[Provided material Boundary: Start]

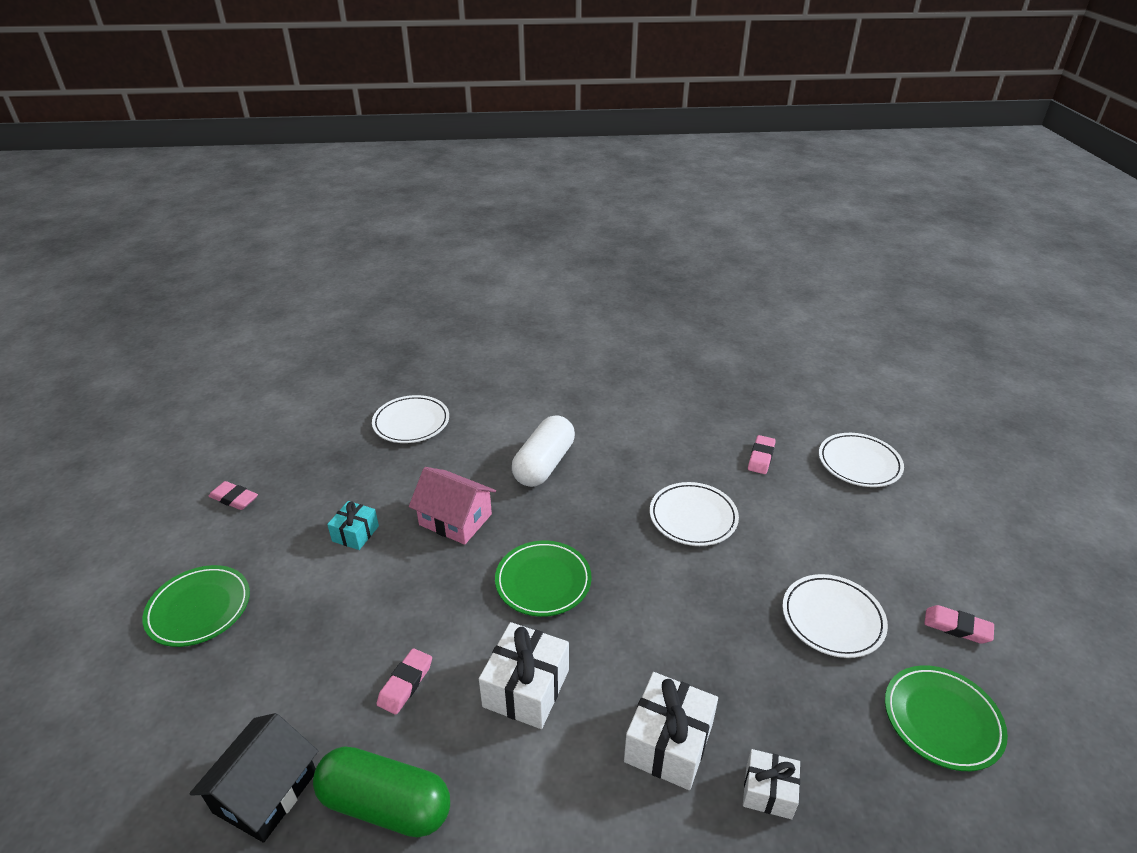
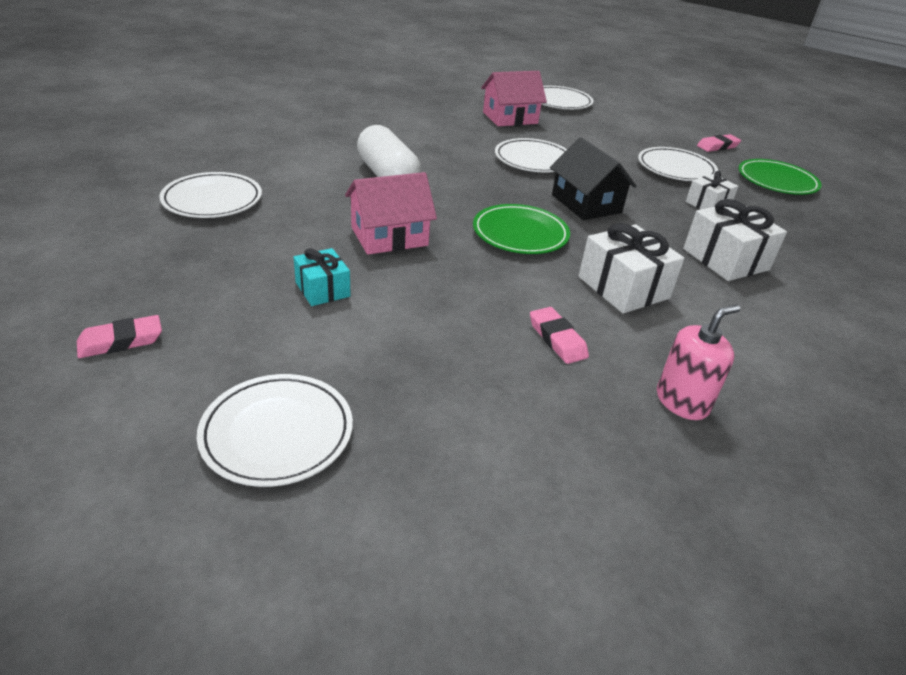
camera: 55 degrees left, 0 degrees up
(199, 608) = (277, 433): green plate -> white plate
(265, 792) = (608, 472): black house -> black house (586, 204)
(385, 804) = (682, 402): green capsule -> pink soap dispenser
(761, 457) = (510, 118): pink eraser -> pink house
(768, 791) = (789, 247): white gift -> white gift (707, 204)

[Provided material Boundary: End]
[Provided material Boundary: Start]

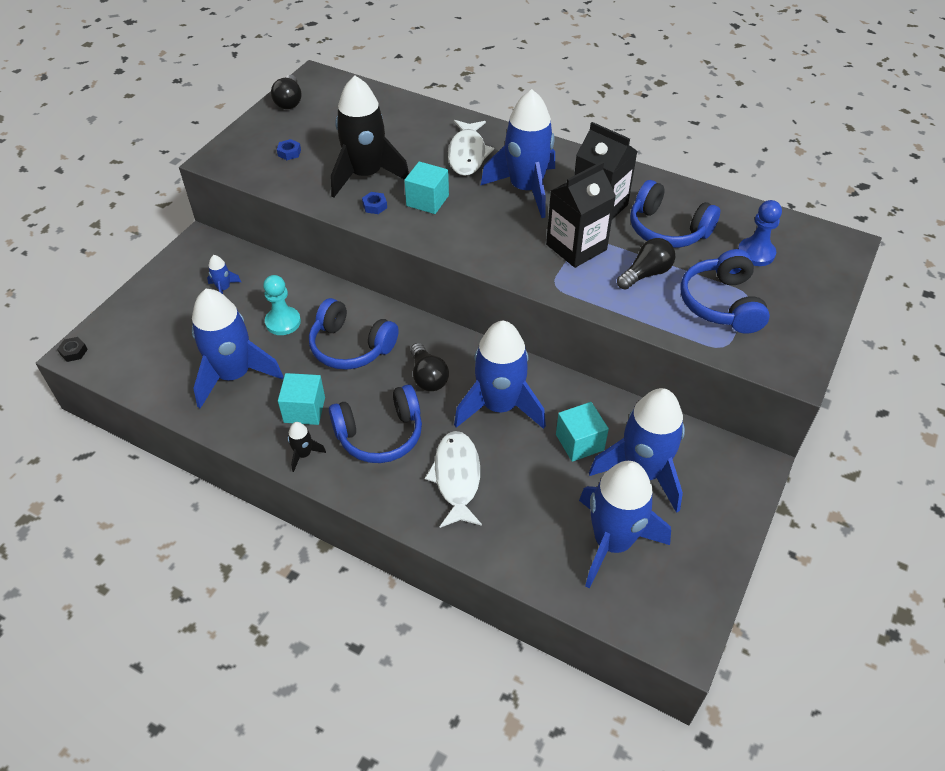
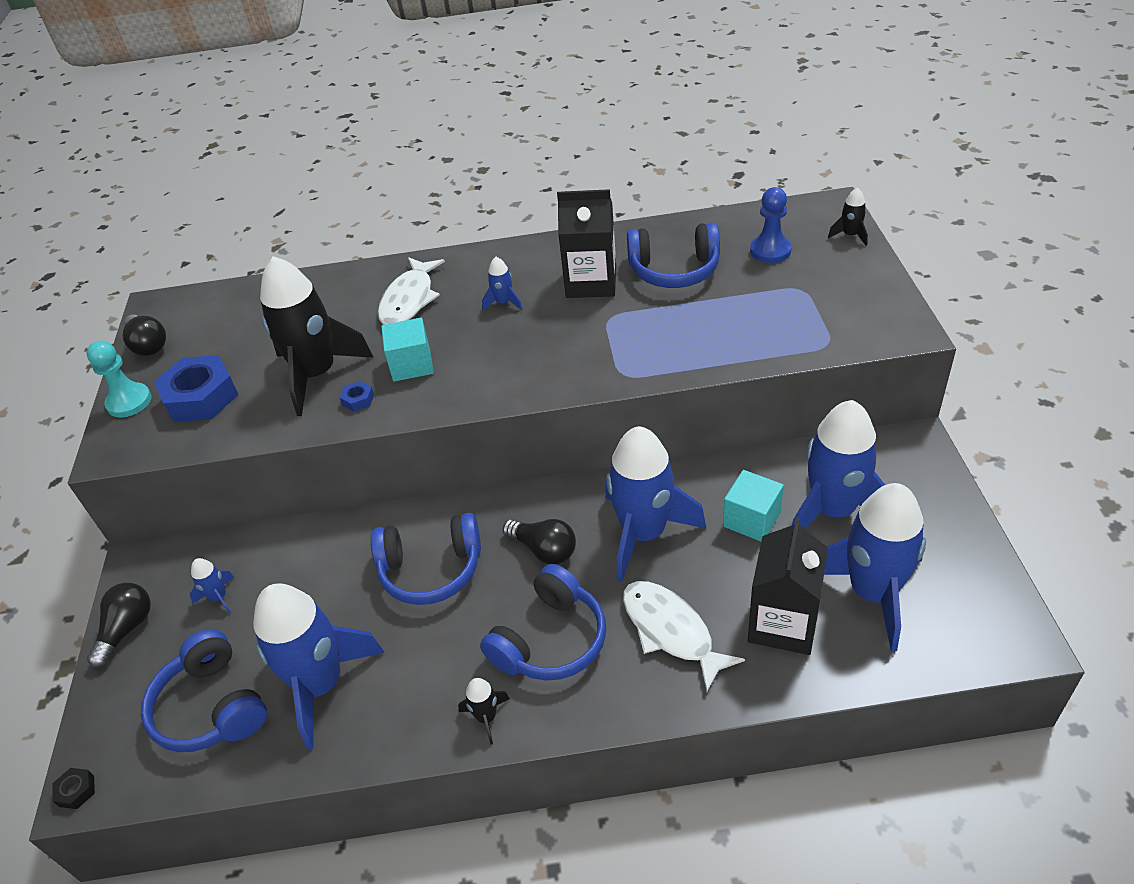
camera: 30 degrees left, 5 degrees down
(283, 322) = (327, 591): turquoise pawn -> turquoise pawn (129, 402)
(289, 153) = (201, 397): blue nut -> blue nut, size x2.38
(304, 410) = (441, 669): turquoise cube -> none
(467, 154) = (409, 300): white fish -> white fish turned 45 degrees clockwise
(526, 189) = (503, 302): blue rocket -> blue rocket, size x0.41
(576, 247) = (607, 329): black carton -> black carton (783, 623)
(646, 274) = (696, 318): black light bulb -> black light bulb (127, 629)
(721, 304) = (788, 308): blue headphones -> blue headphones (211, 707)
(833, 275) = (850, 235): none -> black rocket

[Provided material Boundary: End]

What is needed
The lines holding the word "green" are the answer. Find them in the entries and copy them.

Exercise result
(199, 608) = (277, 433): green plate -> white plate
(385, 804) = (682, 402): green capsule -> pink soap dispenser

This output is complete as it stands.